PROBLEM TO WORK ON: Respond with the count alone after checking every line in the material below for "green".

GIVEN RECORDS section start

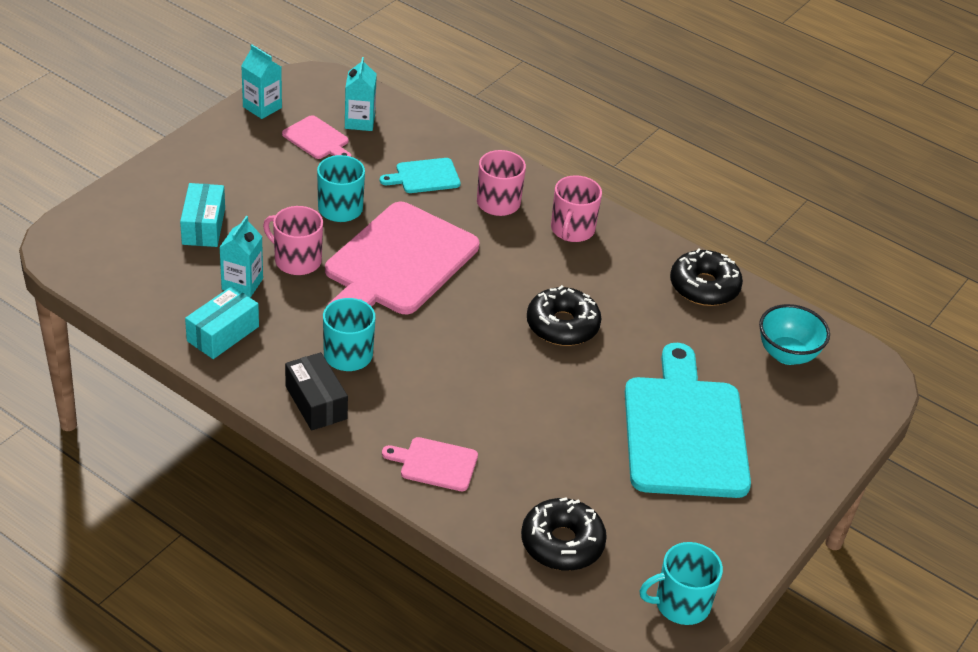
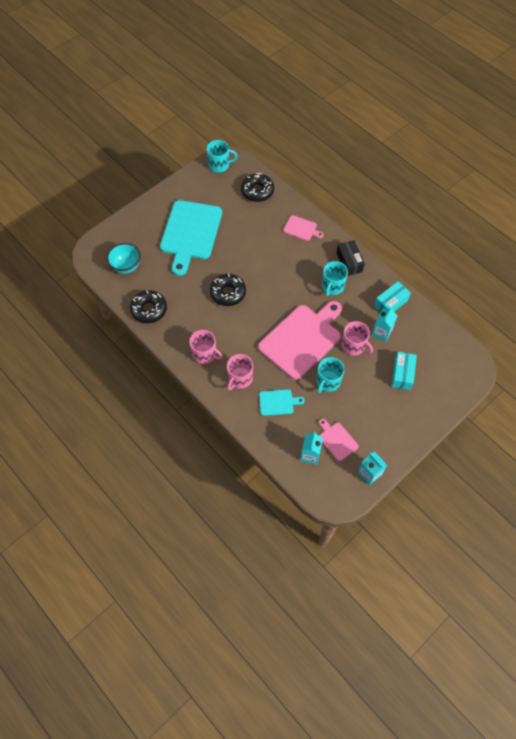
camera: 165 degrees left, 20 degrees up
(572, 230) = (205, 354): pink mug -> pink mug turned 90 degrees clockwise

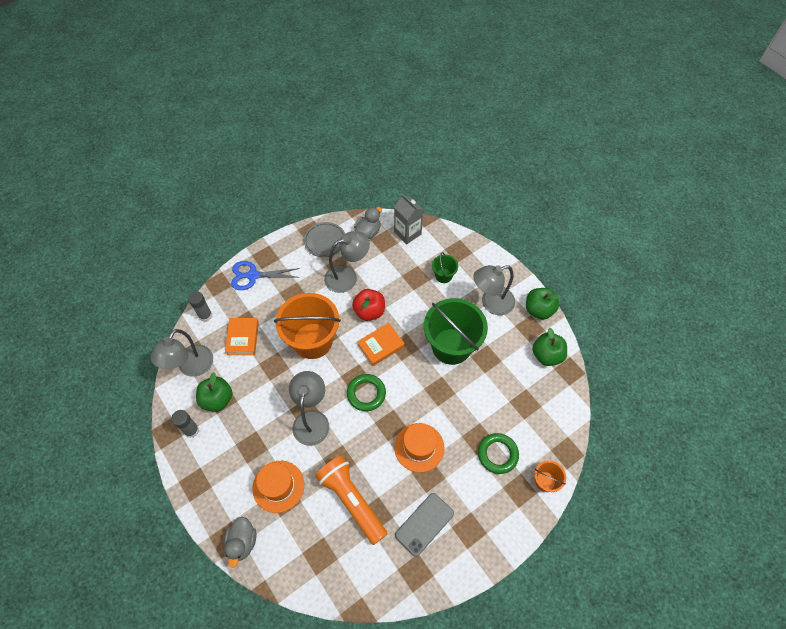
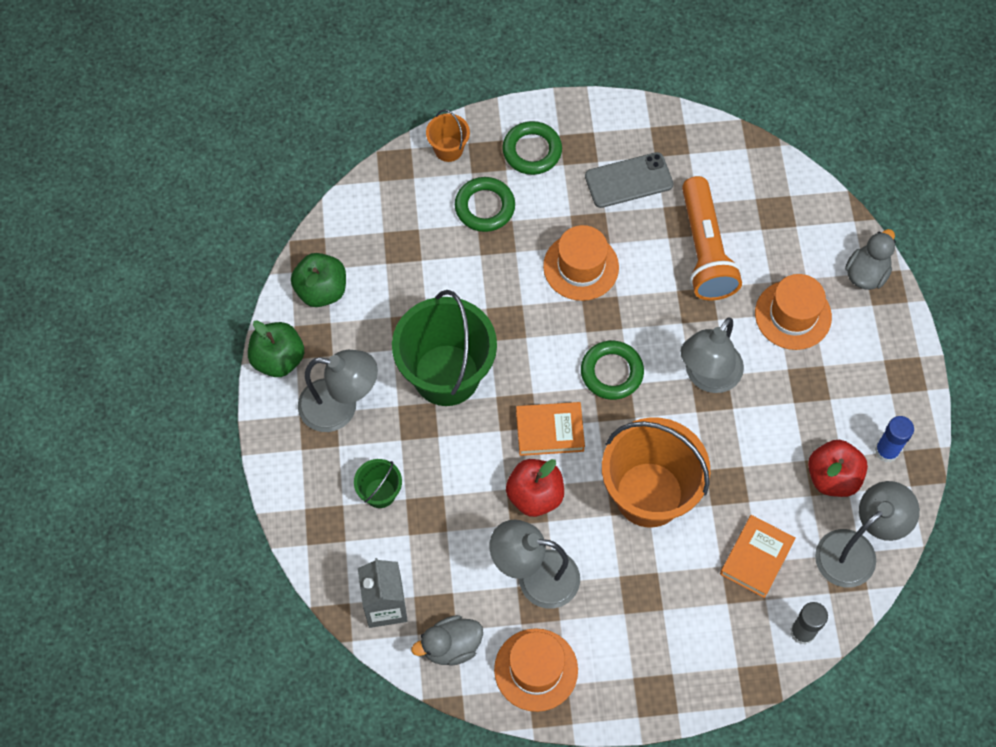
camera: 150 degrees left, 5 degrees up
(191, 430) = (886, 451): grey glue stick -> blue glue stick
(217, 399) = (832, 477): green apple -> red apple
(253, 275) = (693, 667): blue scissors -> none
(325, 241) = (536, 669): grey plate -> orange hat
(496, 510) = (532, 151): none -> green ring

GIVEN RECORDS section end
GIVEN RECORDS section start

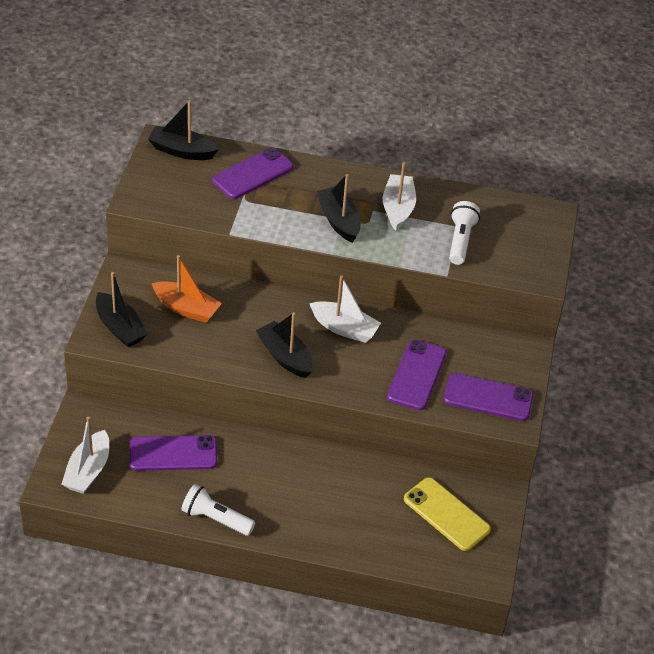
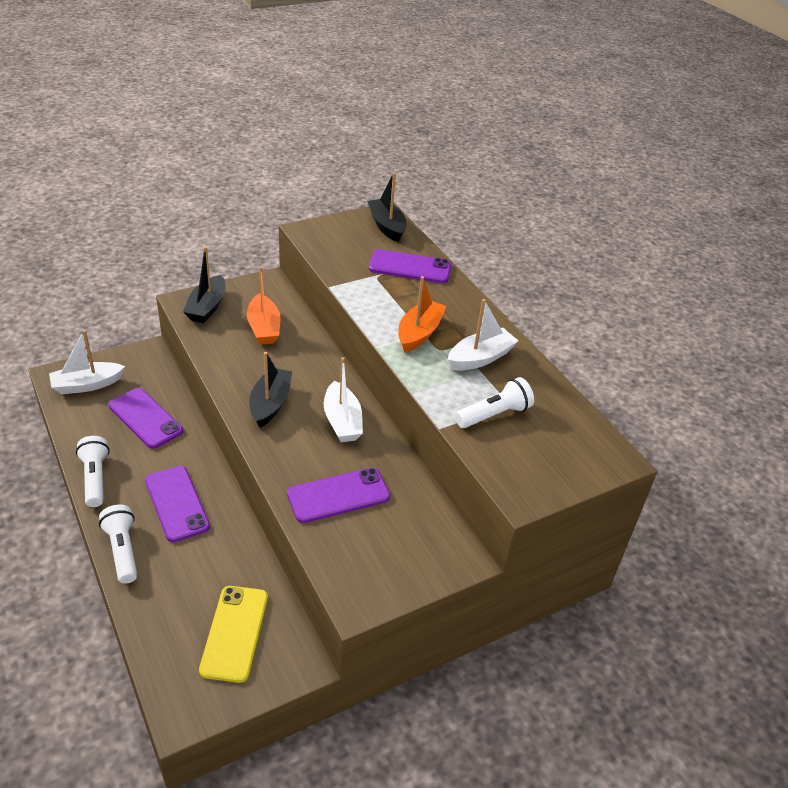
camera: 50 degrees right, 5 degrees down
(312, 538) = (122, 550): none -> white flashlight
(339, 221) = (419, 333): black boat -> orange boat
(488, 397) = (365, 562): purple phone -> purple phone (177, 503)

GIVEN RECORDS section end

EXERCISE RESPONSE: 2